Among the lines below, return each one that contains the word "camera".

——

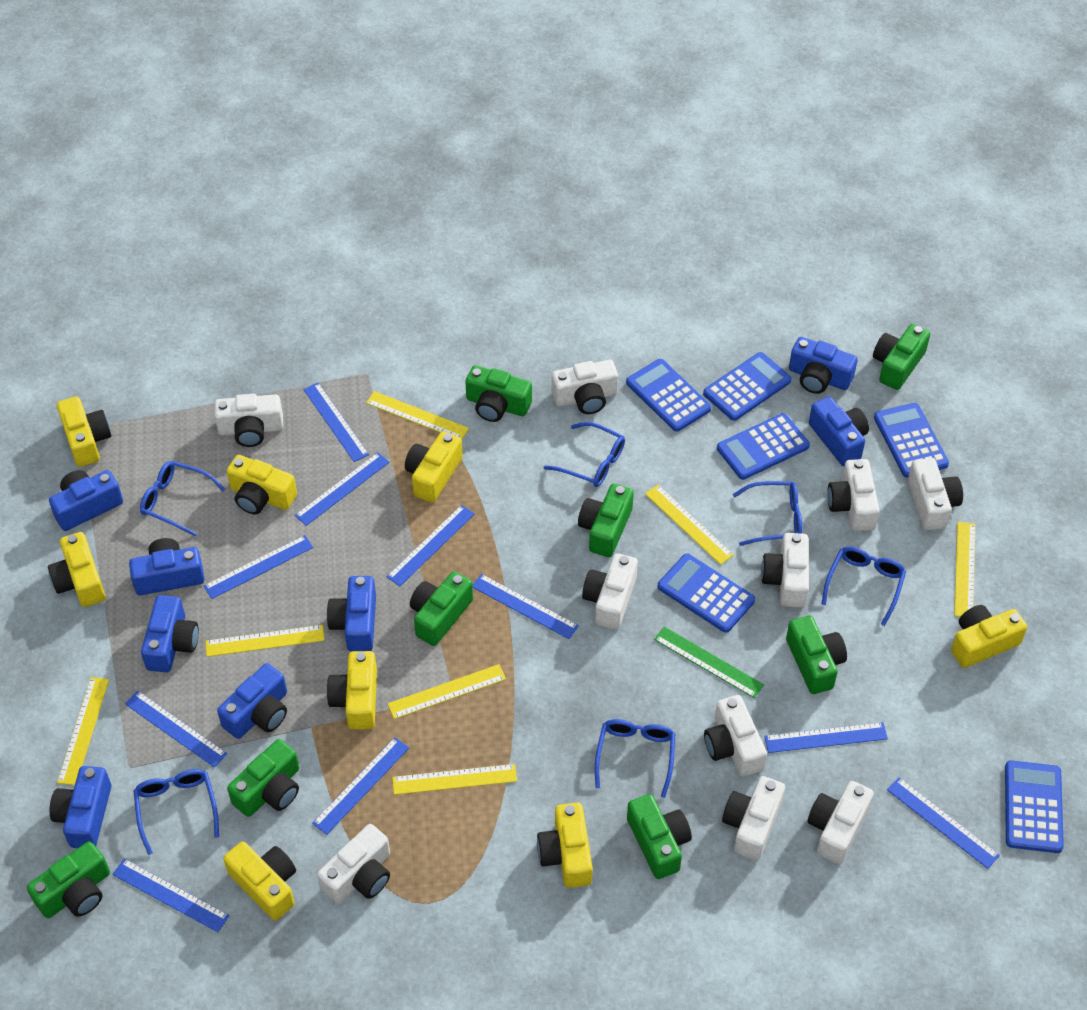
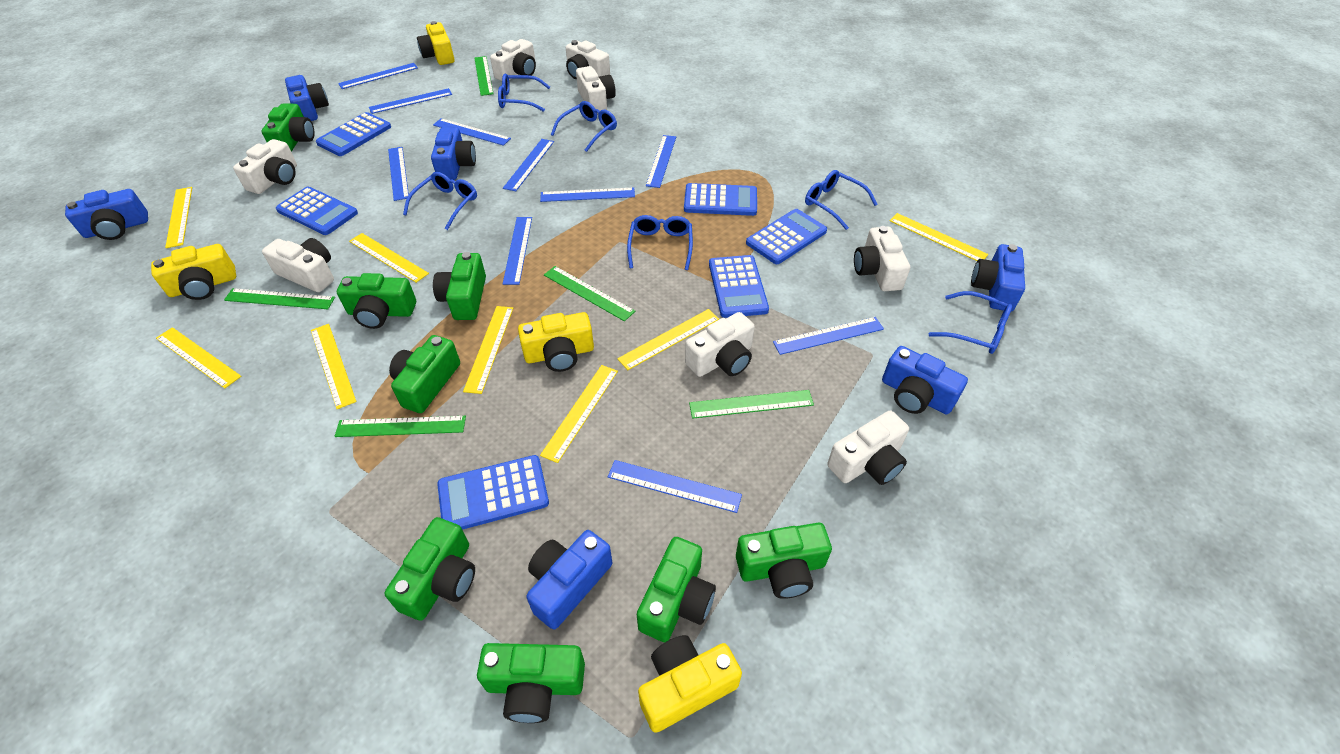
blue camera: 8 -> 6
green ruler: 1 -> 5
white camera: 10 -> 8
yellow camera: 8 -> 4
yellow ruler: 7 -> 8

——

Answer box.
blue camera: 8 -> 6
white camera: 10 -> 8
yellow camera: 8 -> 4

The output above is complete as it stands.